Work to complete: Go through the material below and copy all lines with "white".

Given records:
--- --- ---
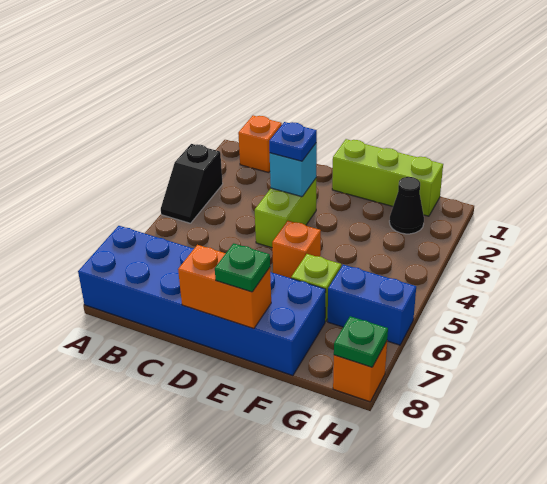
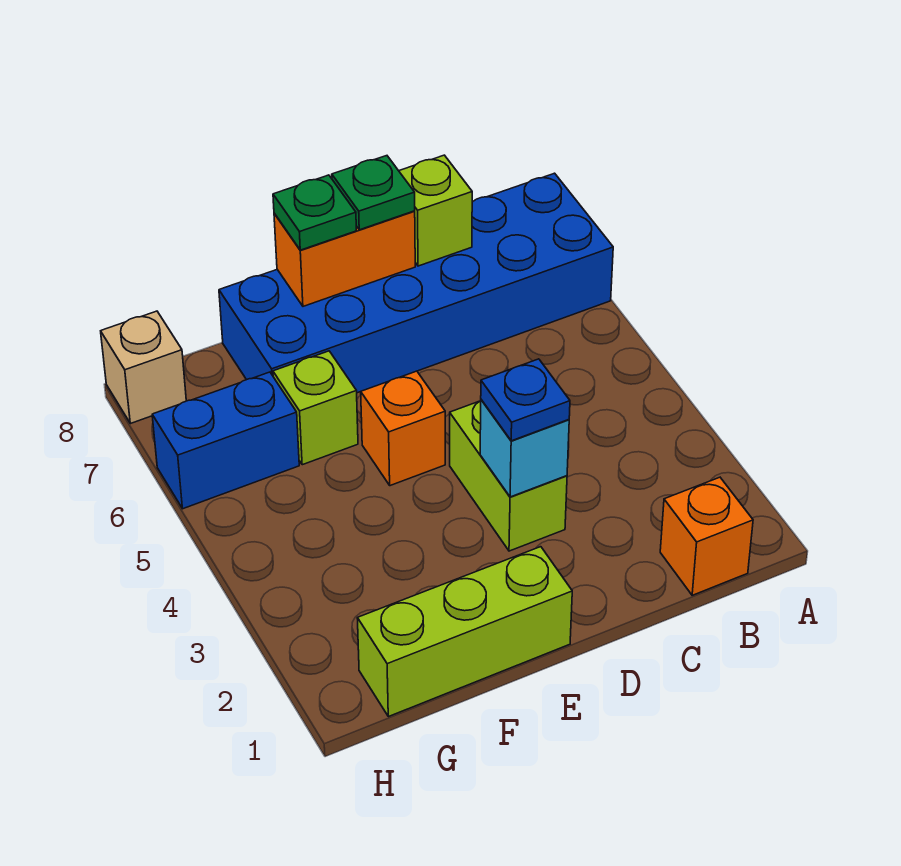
black slope A3:A4 level 1 top 3 -> none
none -> lime brick C8 level 2
black cone G2 level 1 -> none
orange brick H8 level 1 -> tan brick H8 level 1
green plate H8 level 2 -> green plate D8 level 3

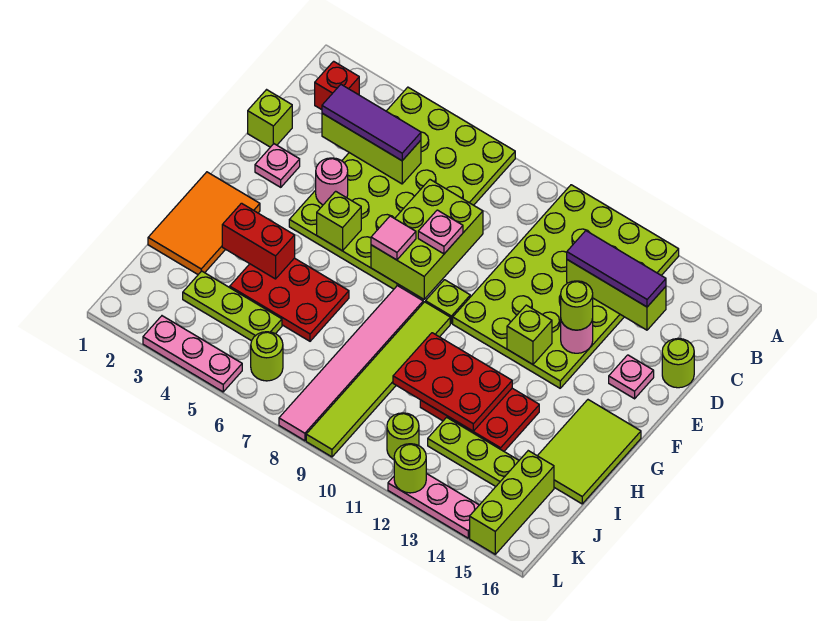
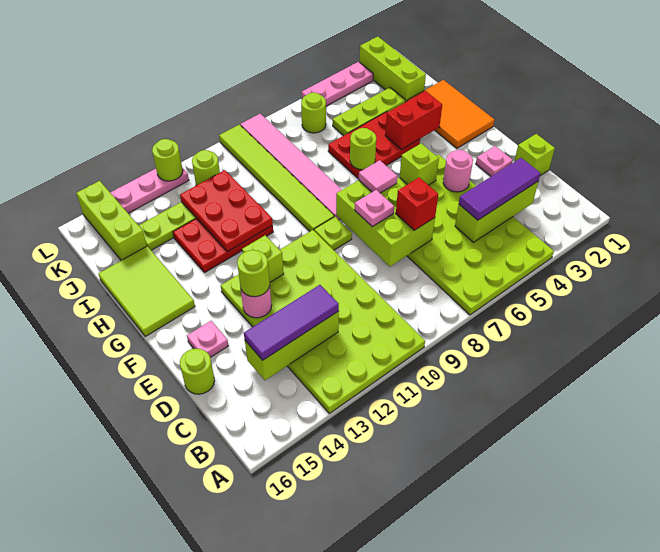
red brick B2 level 1 -> red brick D7 level 3
none -> lime round brick H6 level 2
red plate H10:I12 level 2 -> red plate H11:J12 level 2
none -> lime brick J2:L2 level 1

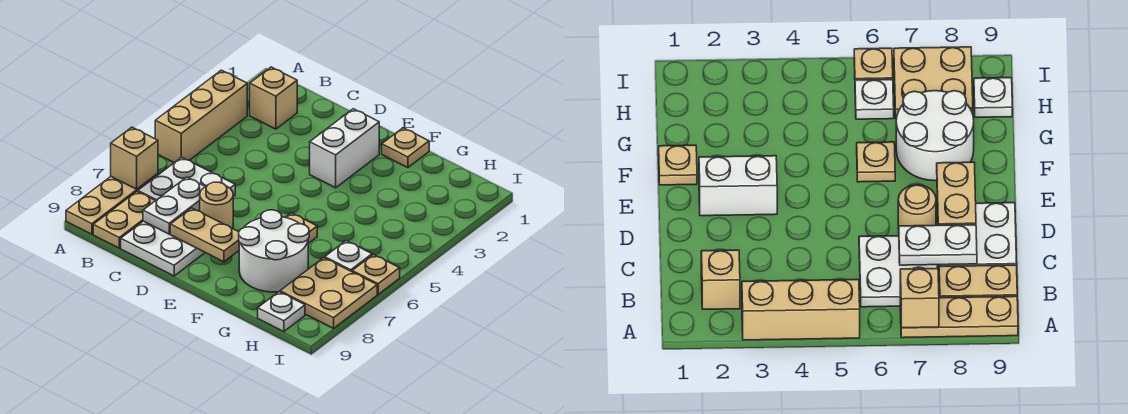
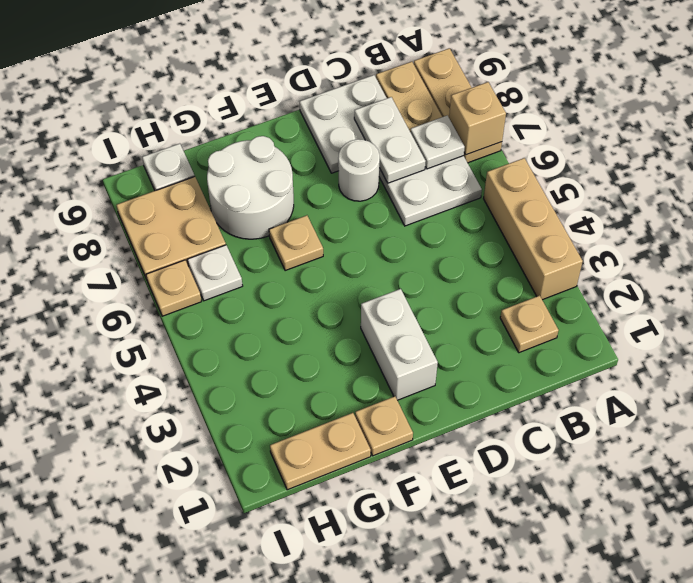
tan brick B2 level 1 -> tan plate B2 level 1
none -> white plate B7 level 2
tan round brick D7 level 1 -> white round brick D7 level 1
tan plate D8:E8 level 2 -> tan plate G1:H1 level 1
--- --- ---
Exercise response:
none -> white plate B7 level 2
tan round brick D7 level 1 -> white round brick D7 level 1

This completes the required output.